Description of the task: Would you reproduce, without any alteration, the lines from the opening line of the entries through the line that has "white plate D2:F3" in it?

Data records:
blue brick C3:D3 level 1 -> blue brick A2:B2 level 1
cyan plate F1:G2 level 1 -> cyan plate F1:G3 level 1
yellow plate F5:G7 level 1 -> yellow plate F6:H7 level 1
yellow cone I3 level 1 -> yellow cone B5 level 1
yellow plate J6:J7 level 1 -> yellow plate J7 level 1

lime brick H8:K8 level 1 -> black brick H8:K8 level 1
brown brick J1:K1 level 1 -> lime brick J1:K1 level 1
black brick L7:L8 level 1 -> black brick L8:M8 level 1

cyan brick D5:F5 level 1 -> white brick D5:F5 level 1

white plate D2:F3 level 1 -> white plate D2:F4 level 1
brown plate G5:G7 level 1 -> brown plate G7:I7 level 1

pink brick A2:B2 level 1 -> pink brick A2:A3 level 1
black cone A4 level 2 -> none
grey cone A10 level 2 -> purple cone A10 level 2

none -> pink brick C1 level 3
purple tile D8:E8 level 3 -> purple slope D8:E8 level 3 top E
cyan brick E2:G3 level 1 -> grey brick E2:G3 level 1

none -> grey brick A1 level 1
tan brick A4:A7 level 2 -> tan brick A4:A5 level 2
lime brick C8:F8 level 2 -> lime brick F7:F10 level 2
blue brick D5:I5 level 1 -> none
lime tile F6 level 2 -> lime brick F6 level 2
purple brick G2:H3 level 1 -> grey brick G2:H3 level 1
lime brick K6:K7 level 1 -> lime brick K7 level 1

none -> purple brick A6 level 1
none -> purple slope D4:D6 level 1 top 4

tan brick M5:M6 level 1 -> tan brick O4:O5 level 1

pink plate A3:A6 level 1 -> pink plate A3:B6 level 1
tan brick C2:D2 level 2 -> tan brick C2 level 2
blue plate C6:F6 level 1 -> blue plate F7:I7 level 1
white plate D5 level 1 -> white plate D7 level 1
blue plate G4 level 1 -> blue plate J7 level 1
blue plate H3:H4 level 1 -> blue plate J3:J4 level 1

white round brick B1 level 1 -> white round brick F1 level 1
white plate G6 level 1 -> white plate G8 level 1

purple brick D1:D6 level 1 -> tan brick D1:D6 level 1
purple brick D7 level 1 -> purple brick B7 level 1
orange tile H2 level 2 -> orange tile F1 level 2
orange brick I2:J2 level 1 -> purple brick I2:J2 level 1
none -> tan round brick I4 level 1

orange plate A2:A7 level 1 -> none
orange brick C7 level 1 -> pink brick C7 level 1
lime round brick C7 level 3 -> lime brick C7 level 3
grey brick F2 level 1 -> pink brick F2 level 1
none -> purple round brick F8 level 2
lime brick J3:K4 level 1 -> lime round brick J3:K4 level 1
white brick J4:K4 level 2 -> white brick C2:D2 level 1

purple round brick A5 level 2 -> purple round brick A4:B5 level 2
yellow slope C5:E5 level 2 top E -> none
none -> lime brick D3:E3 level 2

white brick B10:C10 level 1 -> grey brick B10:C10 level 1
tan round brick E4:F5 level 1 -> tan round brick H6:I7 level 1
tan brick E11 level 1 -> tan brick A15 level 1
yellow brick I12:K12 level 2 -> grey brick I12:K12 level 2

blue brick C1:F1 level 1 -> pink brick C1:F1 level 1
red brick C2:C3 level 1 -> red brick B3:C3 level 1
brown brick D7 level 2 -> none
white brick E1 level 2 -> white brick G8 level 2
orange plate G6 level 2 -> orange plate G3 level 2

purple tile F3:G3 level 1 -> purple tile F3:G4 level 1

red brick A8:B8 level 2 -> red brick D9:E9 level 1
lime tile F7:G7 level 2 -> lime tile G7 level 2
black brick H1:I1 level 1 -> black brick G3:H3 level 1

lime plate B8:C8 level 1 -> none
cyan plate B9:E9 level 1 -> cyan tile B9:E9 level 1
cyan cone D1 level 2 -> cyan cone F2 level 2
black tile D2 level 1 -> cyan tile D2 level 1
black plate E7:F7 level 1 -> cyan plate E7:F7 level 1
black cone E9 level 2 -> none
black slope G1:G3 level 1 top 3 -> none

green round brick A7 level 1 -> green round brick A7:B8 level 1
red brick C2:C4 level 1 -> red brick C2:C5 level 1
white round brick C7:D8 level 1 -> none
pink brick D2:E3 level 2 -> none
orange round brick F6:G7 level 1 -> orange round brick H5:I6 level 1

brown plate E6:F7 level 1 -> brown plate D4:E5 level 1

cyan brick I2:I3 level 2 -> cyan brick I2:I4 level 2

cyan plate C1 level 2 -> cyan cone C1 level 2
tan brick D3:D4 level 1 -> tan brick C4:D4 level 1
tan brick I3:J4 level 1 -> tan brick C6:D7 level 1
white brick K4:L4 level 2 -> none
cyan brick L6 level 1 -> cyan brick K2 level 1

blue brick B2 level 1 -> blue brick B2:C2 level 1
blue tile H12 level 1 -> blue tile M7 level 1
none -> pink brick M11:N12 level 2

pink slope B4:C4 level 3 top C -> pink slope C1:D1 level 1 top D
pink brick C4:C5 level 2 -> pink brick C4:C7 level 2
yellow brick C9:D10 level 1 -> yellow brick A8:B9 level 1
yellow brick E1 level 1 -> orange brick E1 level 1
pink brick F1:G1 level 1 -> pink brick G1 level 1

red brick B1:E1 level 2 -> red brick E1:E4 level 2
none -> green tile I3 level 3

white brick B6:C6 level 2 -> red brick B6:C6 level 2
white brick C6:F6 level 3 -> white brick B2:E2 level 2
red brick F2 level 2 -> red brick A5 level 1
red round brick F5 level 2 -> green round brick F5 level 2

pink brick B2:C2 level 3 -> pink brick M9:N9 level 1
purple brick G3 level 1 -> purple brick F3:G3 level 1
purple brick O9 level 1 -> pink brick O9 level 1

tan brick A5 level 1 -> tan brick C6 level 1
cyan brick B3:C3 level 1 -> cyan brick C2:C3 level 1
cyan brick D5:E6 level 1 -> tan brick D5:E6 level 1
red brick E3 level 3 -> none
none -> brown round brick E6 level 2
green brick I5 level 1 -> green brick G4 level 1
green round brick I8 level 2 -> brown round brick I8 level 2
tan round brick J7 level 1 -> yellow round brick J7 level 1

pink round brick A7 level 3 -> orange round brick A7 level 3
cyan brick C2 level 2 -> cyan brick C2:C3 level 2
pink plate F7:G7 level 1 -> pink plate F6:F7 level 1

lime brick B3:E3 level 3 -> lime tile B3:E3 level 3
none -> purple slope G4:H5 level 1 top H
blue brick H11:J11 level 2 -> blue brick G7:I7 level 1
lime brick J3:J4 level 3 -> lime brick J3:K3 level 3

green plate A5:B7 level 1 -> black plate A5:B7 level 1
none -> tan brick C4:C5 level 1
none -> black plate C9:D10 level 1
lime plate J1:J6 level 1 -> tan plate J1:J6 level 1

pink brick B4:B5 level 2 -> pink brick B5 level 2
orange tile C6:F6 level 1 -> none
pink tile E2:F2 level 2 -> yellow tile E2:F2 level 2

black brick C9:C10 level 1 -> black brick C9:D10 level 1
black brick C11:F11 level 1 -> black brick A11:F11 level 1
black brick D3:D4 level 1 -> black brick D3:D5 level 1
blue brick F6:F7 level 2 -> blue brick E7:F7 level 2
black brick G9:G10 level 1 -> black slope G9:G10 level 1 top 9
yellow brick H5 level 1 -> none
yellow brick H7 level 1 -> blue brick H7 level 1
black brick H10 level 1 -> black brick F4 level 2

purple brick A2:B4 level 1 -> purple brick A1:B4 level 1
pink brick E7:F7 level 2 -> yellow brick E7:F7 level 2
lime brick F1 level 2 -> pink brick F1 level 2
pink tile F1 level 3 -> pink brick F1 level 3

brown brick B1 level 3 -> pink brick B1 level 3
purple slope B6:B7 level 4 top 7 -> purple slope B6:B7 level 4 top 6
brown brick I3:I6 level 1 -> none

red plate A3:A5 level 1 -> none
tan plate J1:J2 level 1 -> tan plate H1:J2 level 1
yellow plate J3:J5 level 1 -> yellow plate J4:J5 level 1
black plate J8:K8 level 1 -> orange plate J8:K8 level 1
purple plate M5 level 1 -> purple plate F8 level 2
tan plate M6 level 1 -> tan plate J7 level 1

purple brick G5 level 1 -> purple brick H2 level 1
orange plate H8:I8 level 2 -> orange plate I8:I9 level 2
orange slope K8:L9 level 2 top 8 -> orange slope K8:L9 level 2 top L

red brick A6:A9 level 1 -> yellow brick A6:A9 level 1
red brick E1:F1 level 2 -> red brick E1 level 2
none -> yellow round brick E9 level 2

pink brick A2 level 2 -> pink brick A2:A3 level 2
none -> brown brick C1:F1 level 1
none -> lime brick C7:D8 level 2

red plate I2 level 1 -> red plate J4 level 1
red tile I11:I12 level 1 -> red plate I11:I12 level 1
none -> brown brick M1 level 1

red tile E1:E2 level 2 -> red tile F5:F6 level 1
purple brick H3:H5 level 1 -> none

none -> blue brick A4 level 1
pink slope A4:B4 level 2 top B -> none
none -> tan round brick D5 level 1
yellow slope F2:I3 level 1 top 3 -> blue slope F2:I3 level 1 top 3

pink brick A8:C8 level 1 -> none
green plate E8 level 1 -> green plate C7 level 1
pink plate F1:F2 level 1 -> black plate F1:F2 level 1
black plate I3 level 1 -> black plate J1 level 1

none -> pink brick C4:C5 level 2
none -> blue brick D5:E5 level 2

Answer below:
blue brick C3:D3 level 1 -> blue brick A2:B2 level 1
cyan plate F1:G2 level 1 -> cyan plate F1:G3 level 1
yellow plate F5:G7 level 1 -> yellow plate F6:H7 level 1
yellow cone I3 level 1 -> yellow cone B5 level 1
yellow plate J6:J7 level 1 -> yellow plate J7 level 1

lime brick H8:K8 level 1 -> black brick H8:K8 level 1
brown brick J1:K1 level 1 -> lime brick J1:K1 level 1
black brick L7:L8 level 1 -> black brick L8:M8 level 1

cyan brick D5:F5 level 1 -> white brick D5:F5 level 1

white plate D2:F3 level 1 -> white plate D2:F4 level 1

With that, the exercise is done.